* _Task_: State how many lines in the listing below hold "black", with no other words.

* _The data_:
>>
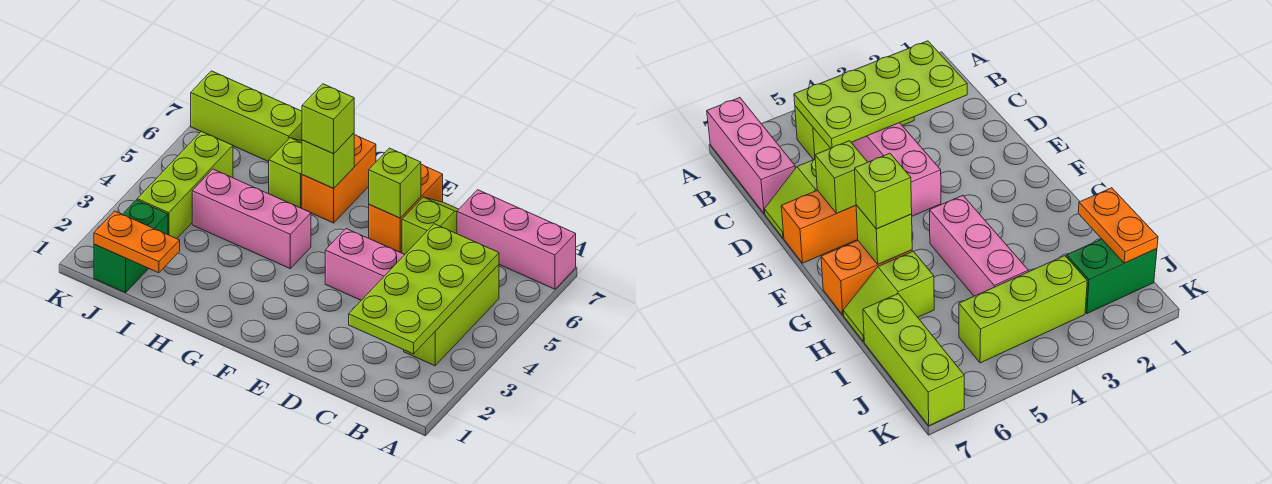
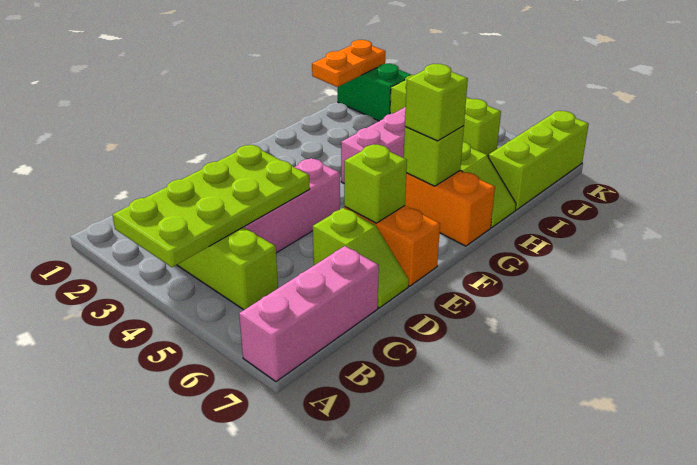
lime plate B2:C5 level 2 -> lime plate A3:D4 level 2

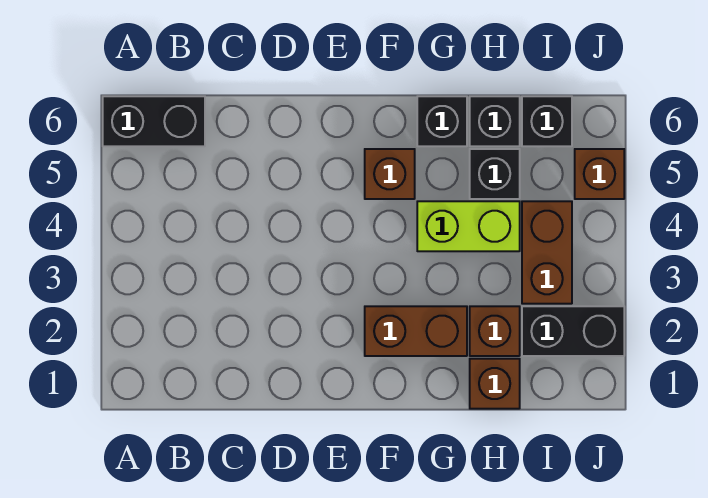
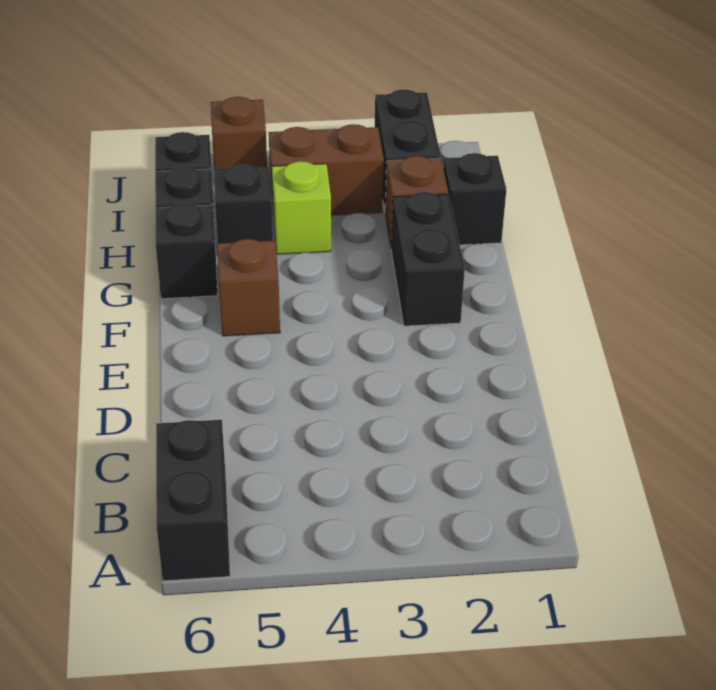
brown brick F2:G2 level 1 -> black brick F2:G2 level 1
lime brick G4:H4 level 1 -> lime brick H4 level 1
brown brick H1 level 1 -> black brick H1 level 1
<<
* _Solution to this problem_: 2